» **Information supplied**:
• • • • • • •

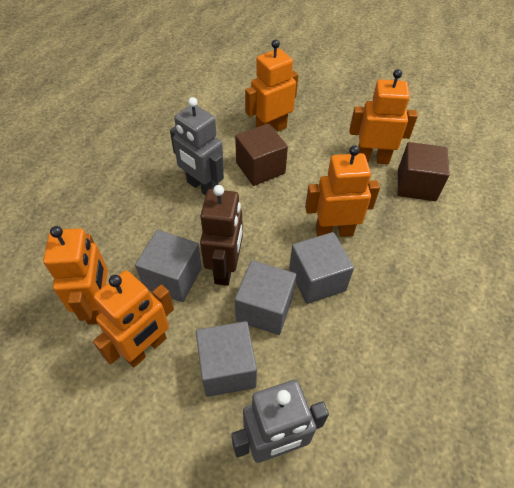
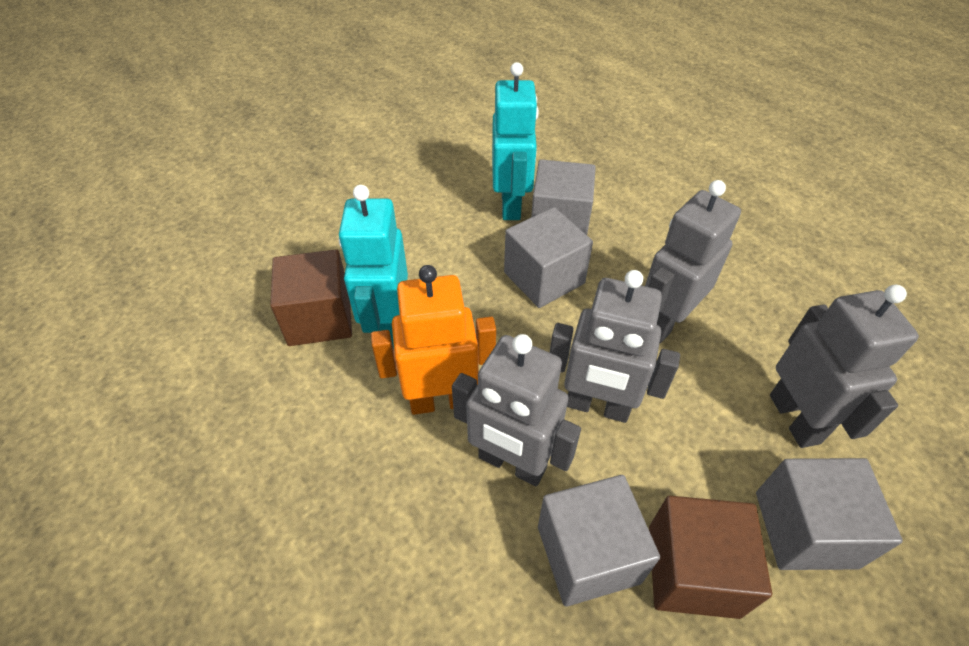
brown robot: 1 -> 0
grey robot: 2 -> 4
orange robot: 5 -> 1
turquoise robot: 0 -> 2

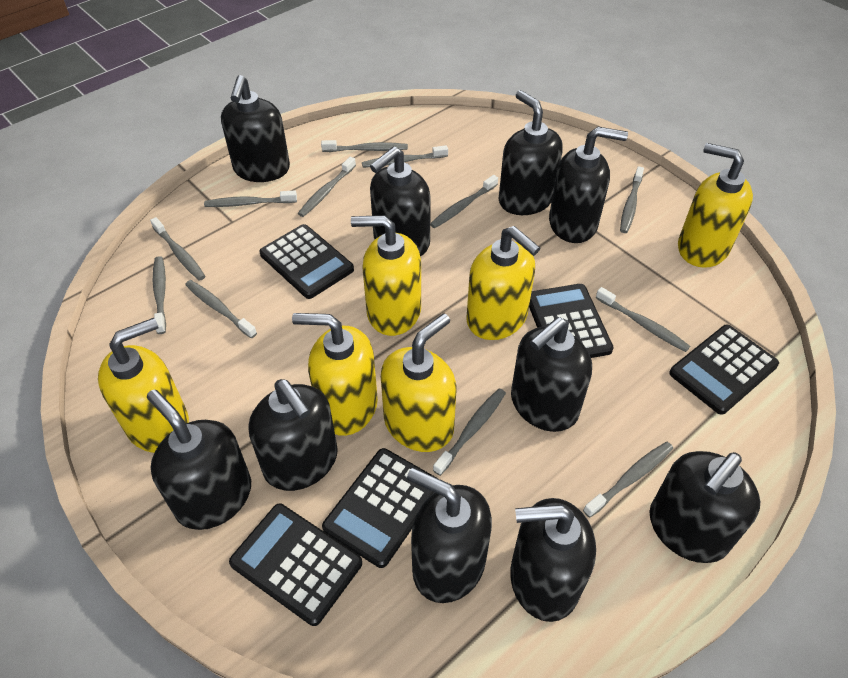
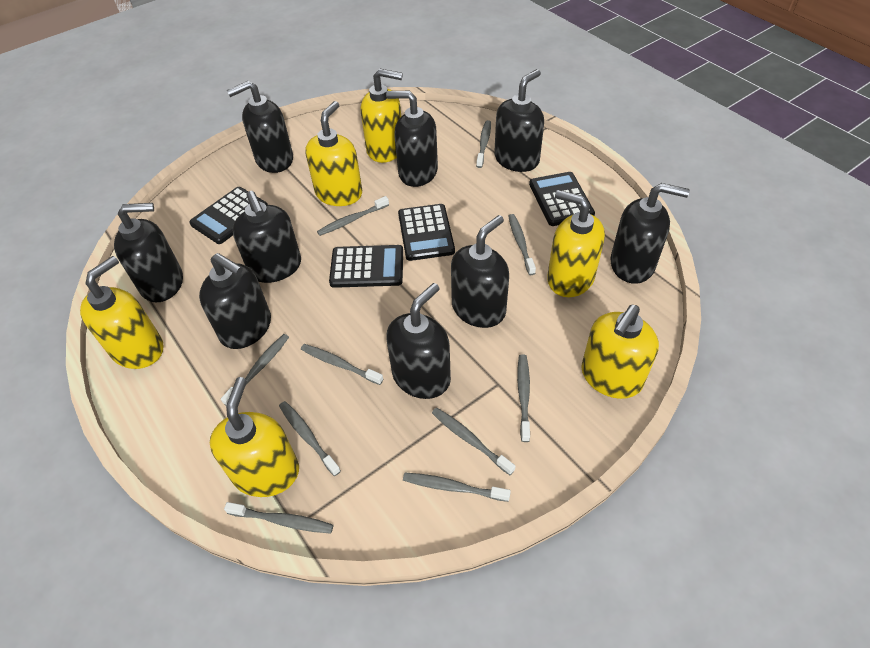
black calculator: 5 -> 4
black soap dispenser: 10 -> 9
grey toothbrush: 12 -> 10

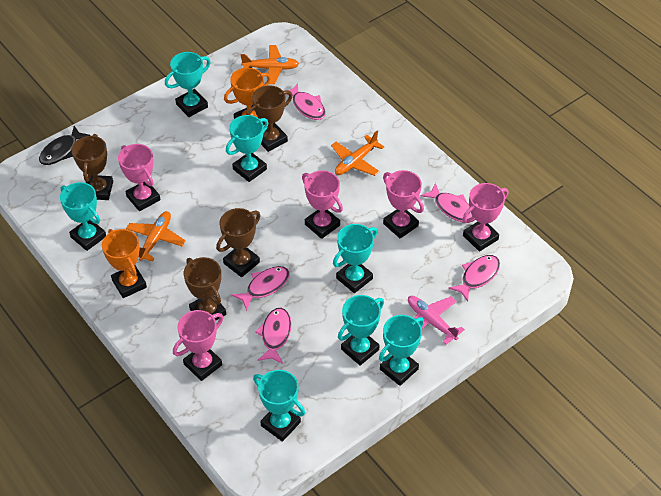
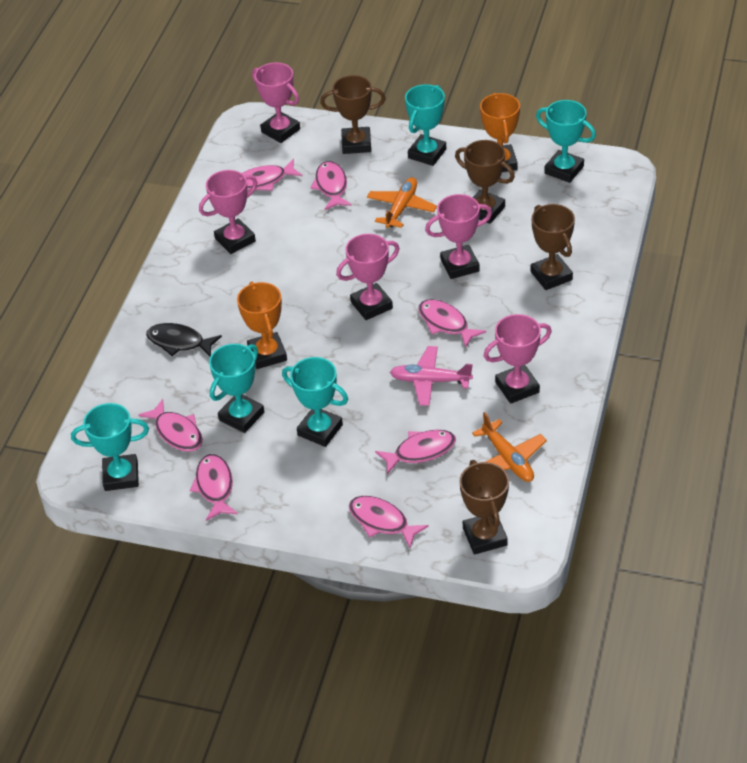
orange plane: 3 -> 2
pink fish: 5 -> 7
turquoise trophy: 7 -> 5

• • • • • • •

» **Exercise instructions**:
Your copy of the data should match it exactly, apart from the images, which are omitted.

» **Response area**:
brown robot: 1 -> 0
grey robot: 2 -> 4
orange robot: 5 -> 1
turquoise robot: 0 -> 2

black calculator: 5 -> 4
black soap dispenser: 10 -> 9
grey toothbrush: 12 -> 10

orange plane: 3 -> 2
pink fish: 5 -> 7
turquoise trophy: 7 -> 5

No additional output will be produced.